• _BRIEF_: Exactly the lines from the top of the records below through the one containing "R4: 1k (U1/RXD, VDD) -> 6.2k (U1/RXD, VDD)" must be set down, with no line added or dropped.

• _DATA TO EXAMINE_:
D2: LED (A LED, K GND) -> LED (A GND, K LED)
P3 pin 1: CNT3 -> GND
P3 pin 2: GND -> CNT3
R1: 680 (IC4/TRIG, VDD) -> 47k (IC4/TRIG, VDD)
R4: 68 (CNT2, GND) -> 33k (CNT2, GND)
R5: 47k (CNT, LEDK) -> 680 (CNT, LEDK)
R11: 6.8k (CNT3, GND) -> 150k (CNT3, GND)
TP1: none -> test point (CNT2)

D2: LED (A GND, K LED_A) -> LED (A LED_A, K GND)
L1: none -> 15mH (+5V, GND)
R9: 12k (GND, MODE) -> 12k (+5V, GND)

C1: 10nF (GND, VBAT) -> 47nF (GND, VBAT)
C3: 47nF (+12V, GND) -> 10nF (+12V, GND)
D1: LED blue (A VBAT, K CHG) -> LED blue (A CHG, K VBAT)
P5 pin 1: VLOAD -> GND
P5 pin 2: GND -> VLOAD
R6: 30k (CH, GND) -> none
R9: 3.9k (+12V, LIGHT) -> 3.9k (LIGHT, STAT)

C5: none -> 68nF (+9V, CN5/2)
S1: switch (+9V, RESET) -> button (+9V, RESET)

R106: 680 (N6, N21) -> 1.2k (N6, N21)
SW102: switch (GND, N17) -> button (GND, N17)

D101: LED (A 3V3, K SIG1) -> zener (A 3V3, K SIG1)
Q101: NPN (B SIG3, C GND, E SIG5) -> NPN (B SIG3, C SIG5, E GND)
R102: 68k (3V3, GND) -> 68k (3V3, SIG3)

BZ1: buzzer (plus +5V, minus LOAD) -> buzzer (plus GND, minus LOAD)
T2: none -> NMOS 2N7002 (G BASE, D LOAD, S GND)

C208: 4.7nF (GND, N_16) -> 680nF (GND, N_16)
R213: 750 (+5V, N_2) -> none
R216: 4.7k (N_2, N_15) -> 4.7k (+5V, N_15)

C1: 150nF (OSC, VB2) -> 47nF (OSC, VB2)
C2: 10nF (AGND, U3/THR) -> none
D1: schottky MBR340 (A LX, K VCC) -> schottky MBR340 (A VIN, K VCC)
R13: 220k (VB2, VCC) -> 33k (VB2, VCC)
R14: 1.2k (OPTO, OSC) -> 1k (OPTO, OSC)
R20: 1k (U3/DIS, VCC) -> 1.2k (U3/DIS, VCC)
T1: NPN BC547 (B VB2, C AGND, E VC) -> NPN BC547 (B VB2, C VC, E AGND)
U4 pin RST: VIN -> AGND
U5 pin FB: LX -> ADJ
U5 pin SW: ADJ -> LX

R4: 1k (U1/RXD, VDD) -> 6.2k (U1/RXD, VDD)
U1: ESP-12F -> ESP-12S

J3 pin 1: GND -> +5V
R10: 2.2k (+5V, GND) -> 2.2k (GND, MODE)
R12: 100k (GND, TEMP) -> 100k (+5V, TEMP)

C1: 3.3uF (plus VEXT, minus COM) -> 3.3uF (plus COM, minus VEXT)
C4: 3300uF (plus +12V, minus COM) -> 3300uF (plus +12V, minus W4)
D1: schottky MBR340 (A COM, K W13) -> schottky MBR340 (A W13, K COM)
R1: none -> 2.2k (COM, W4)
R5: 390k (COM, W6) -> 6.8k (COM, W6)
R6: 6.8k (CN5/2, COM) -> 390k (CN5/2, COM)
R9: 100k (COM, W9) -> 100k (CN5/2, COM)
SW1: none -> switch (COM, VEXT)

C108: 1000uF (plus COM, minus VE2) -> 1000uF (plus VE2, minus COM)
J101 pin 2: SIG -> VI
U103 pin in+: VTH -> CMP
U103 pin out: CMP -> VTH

• _RESPONSE_:
D2: LED (A LED, K GND) -> LED (A GND, K LED)
P3 pin 1: CNT3 -> GND
P3 pin 2: GND -> CNT3
R1: 680 (IC4/TRIG, VDD) -> 47k (IC4/TRIG, VDD)
R4: 68 (CNT2, GND) -> 33k (CNT2, GND)
R5: 47k (CNT, LEDK) -> 680 (CNT, LEDK)
R11: 6.8k (CNT3, GND) -> 150k (CNT3, GND)
TP1: none -> test point (CNT2)

D2: LED (A GND, K LED_A) -> LED (A LED_A, K GND)
L1: none -> 15mH (+5V, GND)
R9: 12k (GND, MODE) -> 12k (+5V, GND)

C1: 10nF (GND, VBAT) -> 47nF (GND, VBAT)
C3: 47nF (+12V, GND) -> 10nF (+12V, GND)
D1: LED blue (A VBAT, K CHG) -> LED blue (A CHG, K VBAT)
P5 pin 1: VLOAD -> GND
P5 pin 2: GND -> VLOAD
R6: 30k (CH, GND) -> none
R9: 3.9k (+12V, LIGHT) -> 3.9k (LIGHT, STAT)

C5: none -> 68nF (+9V, CN5/2)
S1: switch (+9V, RESET) -> button (+9V, RESET)

R106: 680 (N6, N21) -> 1.2k (N6, N21)
SW102: switch (GND, N17) -> button (GND, N17)

D101: LED (A 3V3, K SIG1) -> zener (A 3V3, K SIG1)
Q101: NPN (B SIG3, C GND, E SIG5) -> NPN (B SIG3, C SIG5, E GND)
R102: 68k (3V3, GND) -> 68k (3V3, SIG3)

BZ1: buzzer (plus +5V, minus LOAD) -> buzzer (plus GND, minus LOAD)
T2: none -> NMOS 2N7002 (G BASE, D LOAD, S GND)

C208: 4.7nF (GND, N_16) -> 680nF (GND, N_16)
R213: 750 (+5V, N_2) -> none
R216: 4.7k (N_2, N_15) -> 4.7k (+5V, N_15)

C1: 150nF (OSC, VB2) -> 47nF (OSC, VB2)
C2: 10nF (AGND, U3/THR) -> none
D1: schottky MBR340 (A LX, K VCC) -> schottky MBR340 (A VIN, K VCC)
R13: 220k (VB2, VCC) -> 33k (VB2, VCC)
R14: 1.2k (OPTO, OSC) -> 1k (OPTO, OSC)
R20: 1k (U3/DIS, VCC) -> 1.2k (U3/DIS, VCC)
T1: NPN BC547 (B VB2, C AGND, E VC) -> NPN BC547 (B VB2, C VC, E AGND)
U4 pin RST: VIN -> AGND
U5 pin FB: LX -> ADJ
U5 pin SW: ADJ -> LX

R4: 1k (U1/RXD, VDD) -> 6.2k (U1/RXD, VDD)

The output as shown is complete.